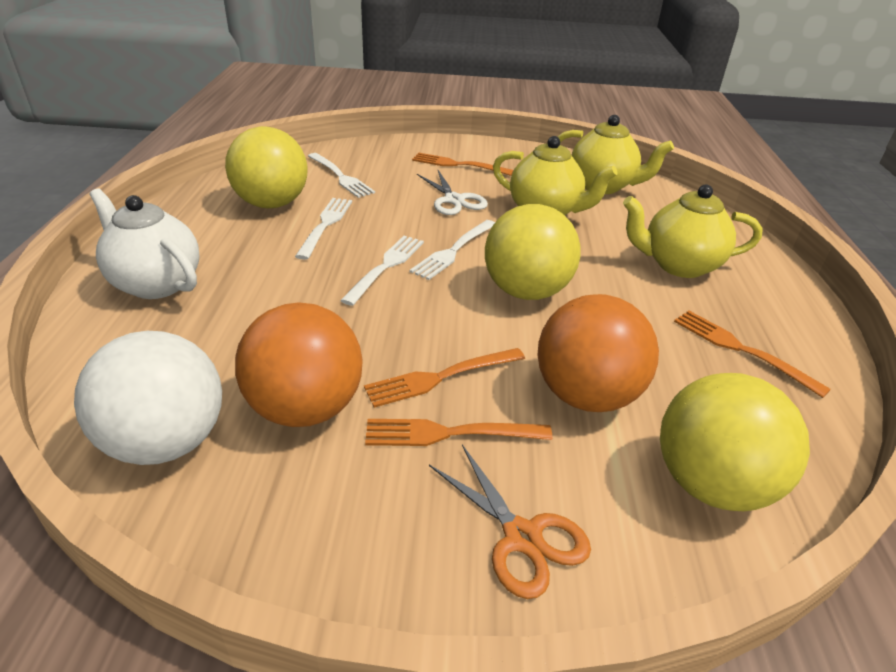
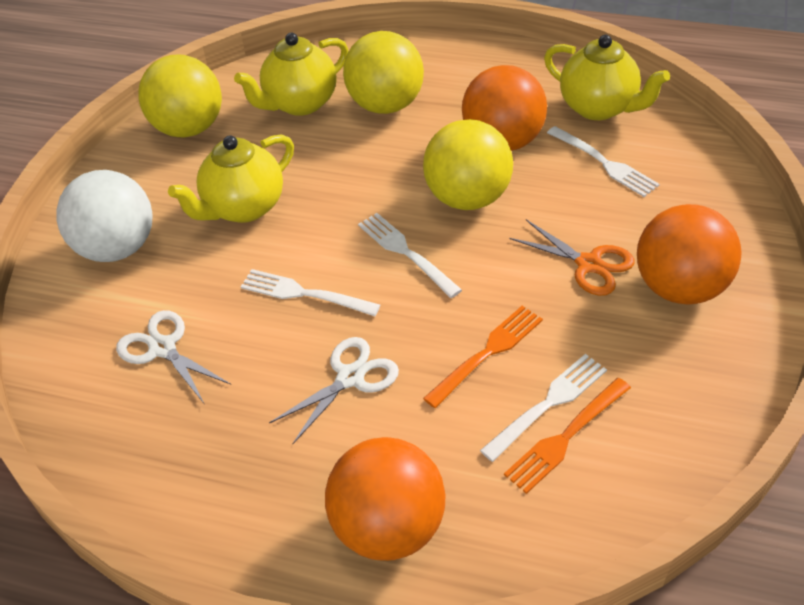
orange ball: 2 -> 3
orange fork: 4 -> 2
white scissors: 1 -> 2
white teapot: 1 -> 0

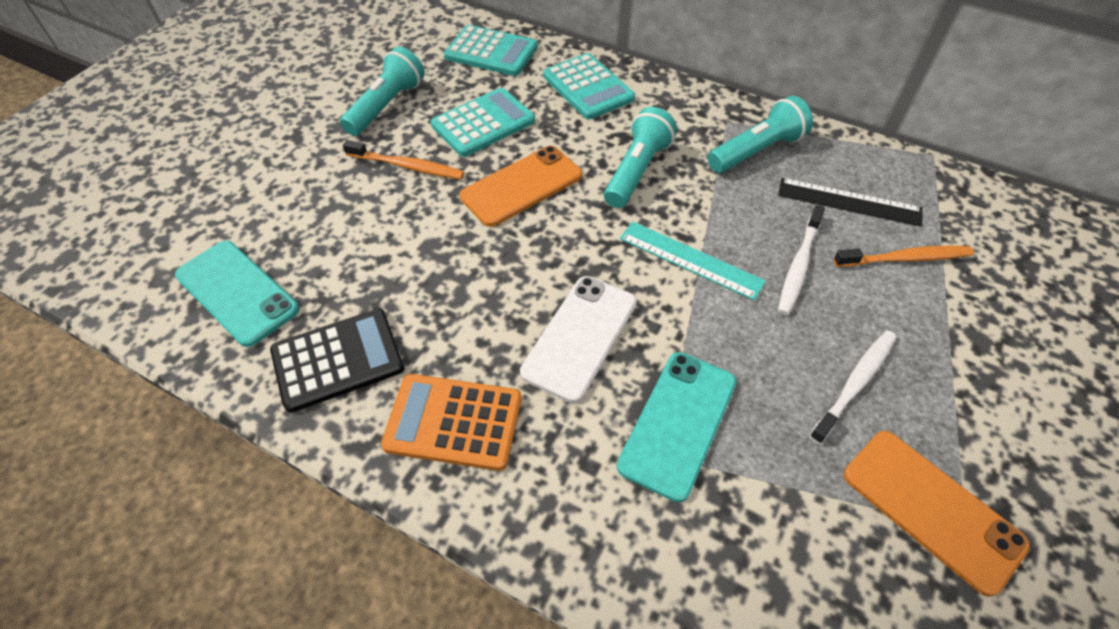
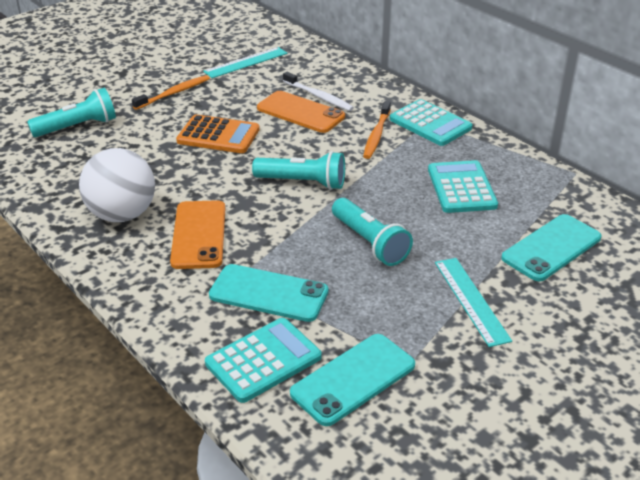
black calculator: 1 -> 0
black ruler: 1 -> 0
turquoise phone: 2 -> 3
turquoise ruler: 1 -> 2
white ball: 0 -> 1
white phone: 1 -> 0
white toothbrush: 2 -> 1

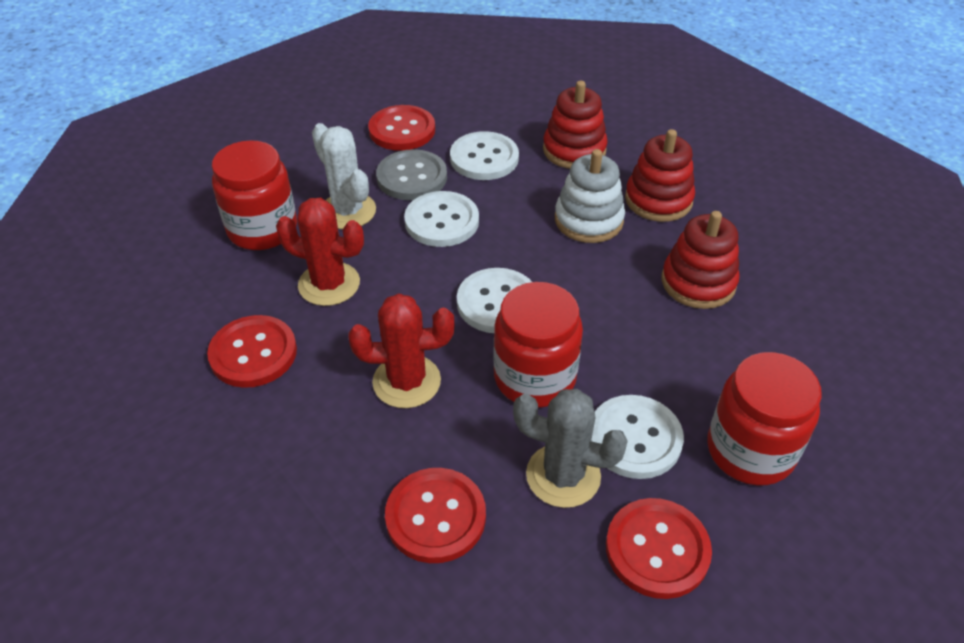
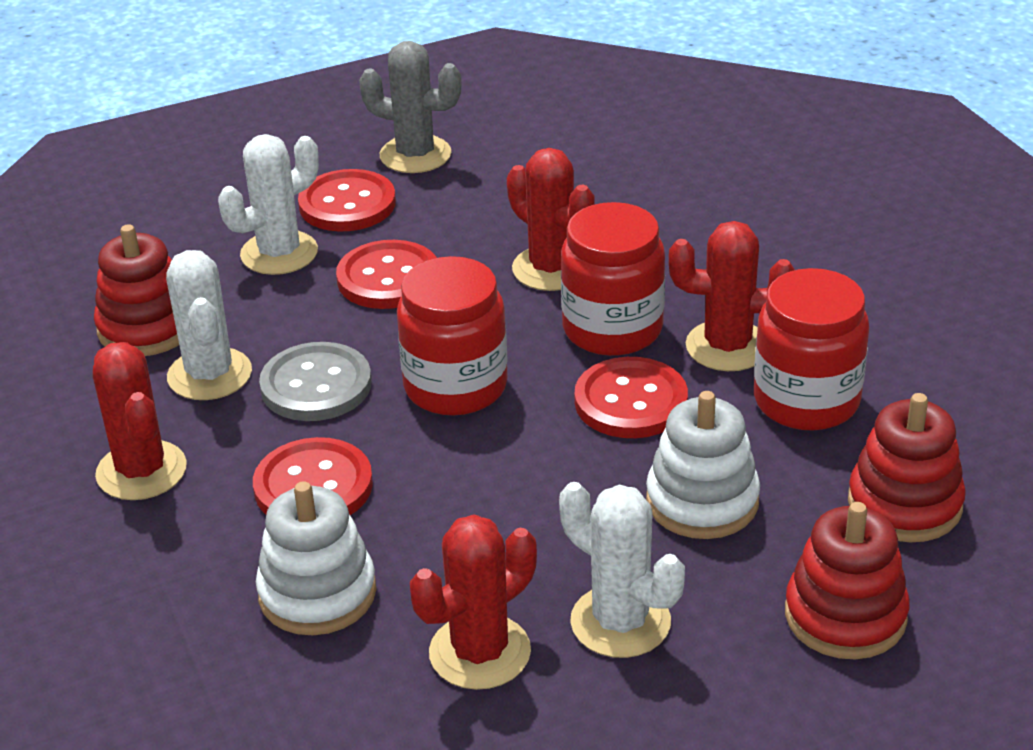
red cactus: 2 -> 4
white button: 4 -> 0
white cactus: 1 -> 3
white stacking toy: 1 -> 2

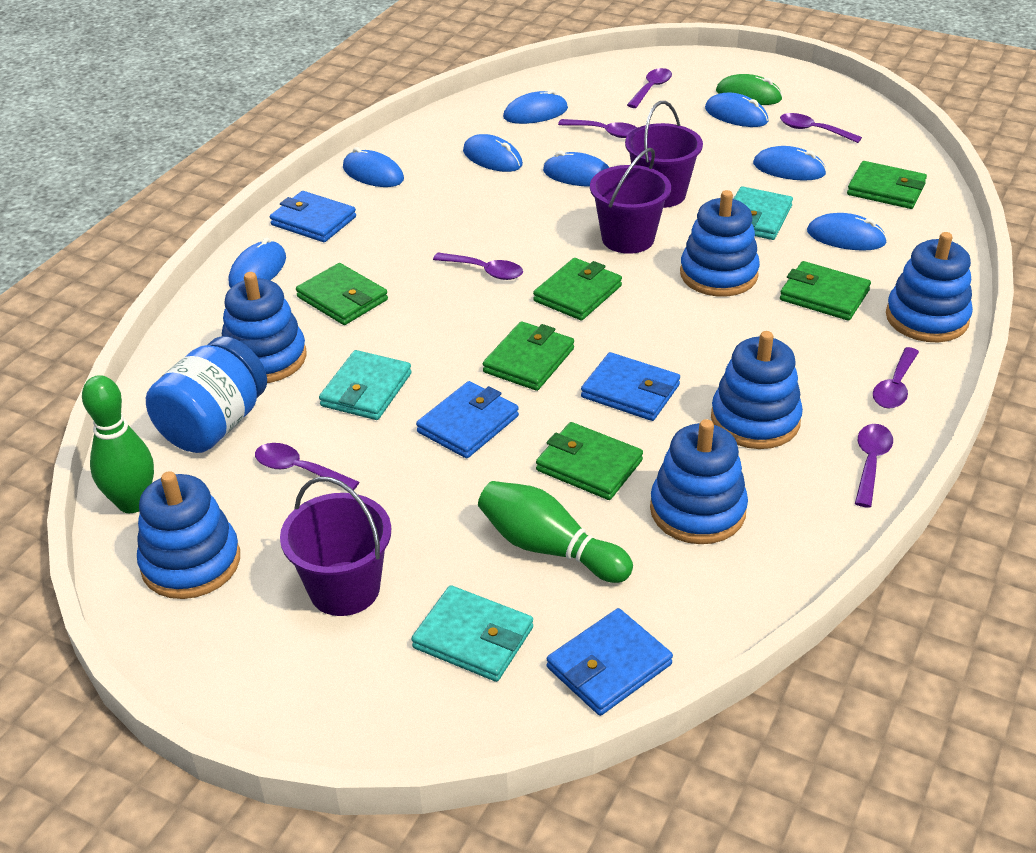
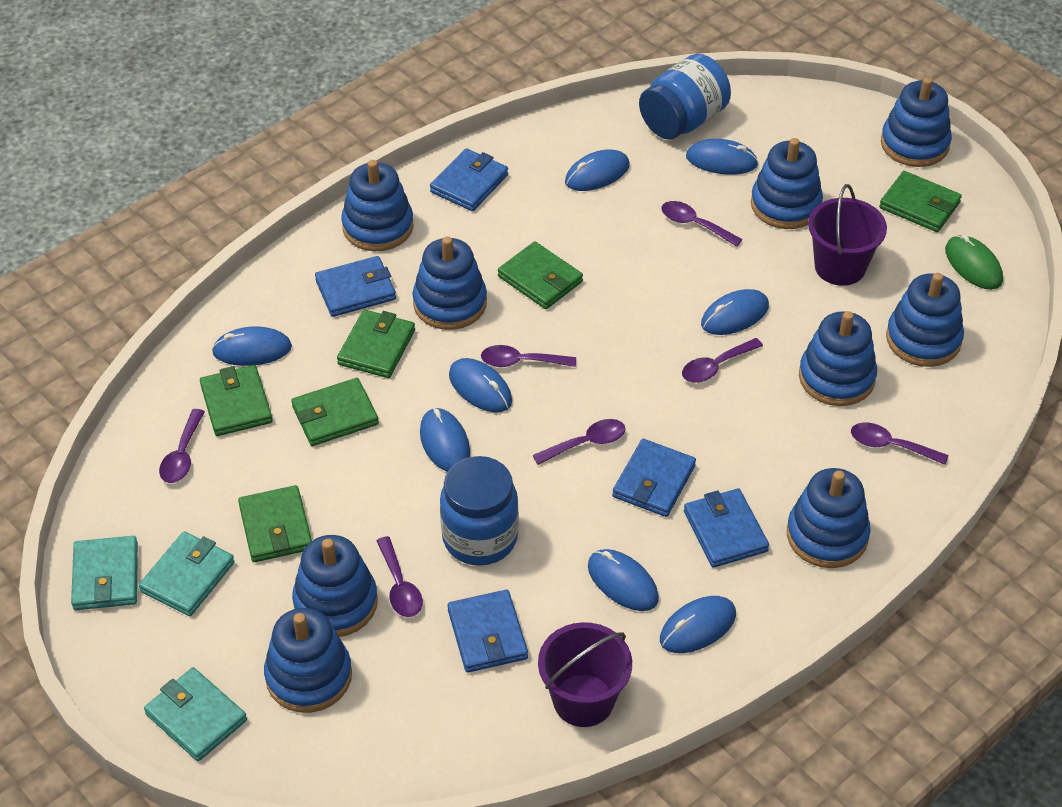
blue jar: 1 -> 2
blue stacking toy: 6 -> 9
blue wallet: 4 -> 5
green bowling pin: 2 -> 0
purple bucket: 3 -> 2

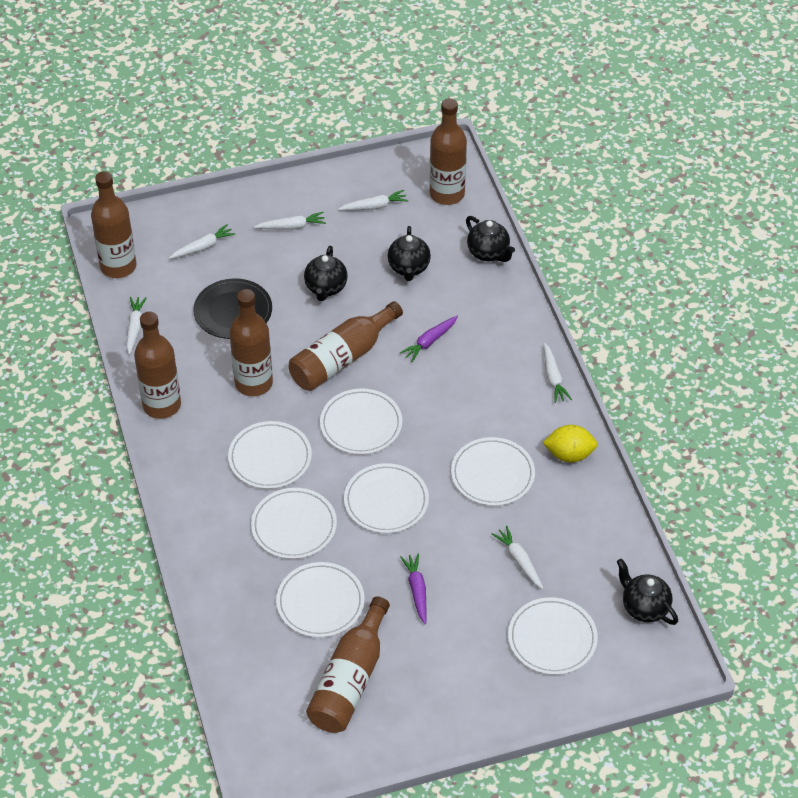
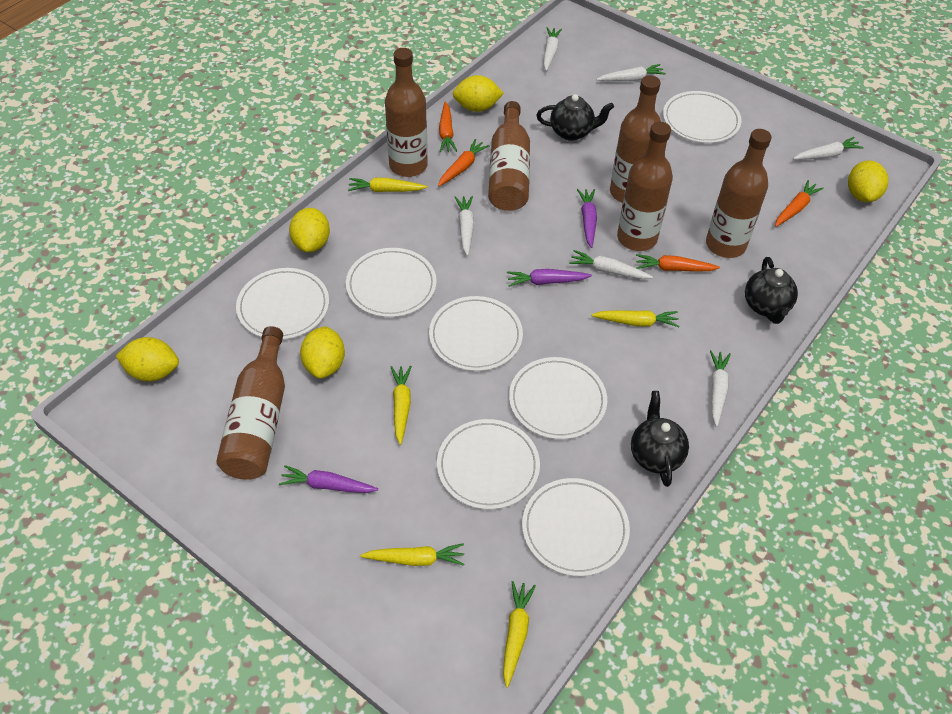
black plate: 1 -> 0
black teapot: 4 -> 3
orange carrot: 0 -> 4
purple carrot: 2 -> 3
yellow carrot: 0 -> 5
yellow lemon: 1 -> 5

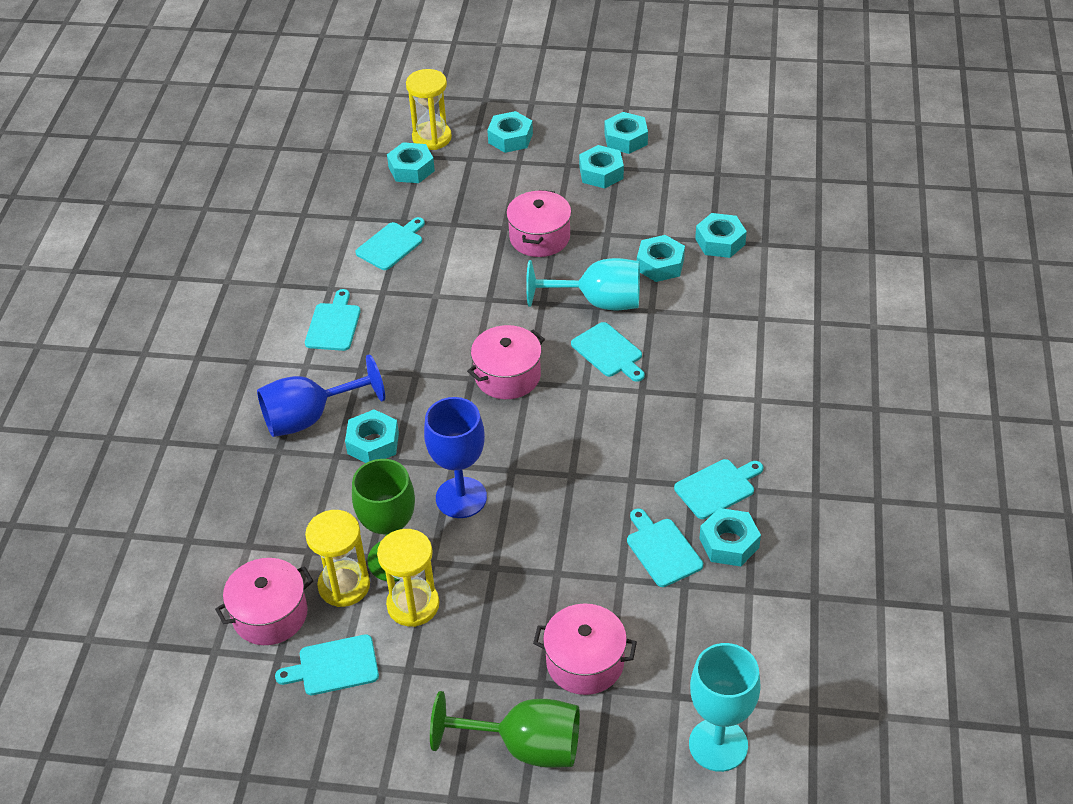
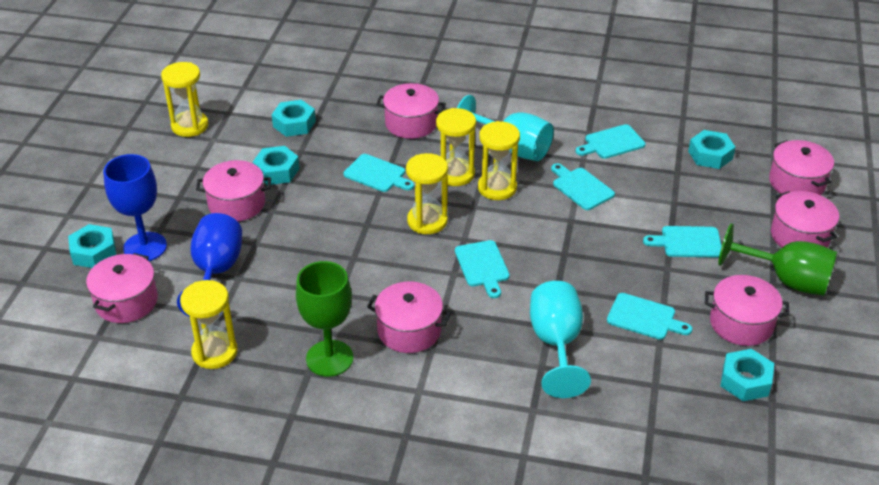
pink pot: 4 -> 7
turquoise nut: 8 -> 5
yellow hourglass: 3 -> 5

— Work request —
Your copy should hold exactly the lines from the one with "orange carrot: 0 -> 4" through the end of the records, both included, and no pictures.

— Your response —
orange carrot: 0 -> 4
purple carrot: 2 -> 3
yellow carrot: 0 -> 5
yellow lemon: 1 -> 5

pink pot: 4 -> 7
turquoise nut: 8 -> 5
yellow hourglass: 3 -> 5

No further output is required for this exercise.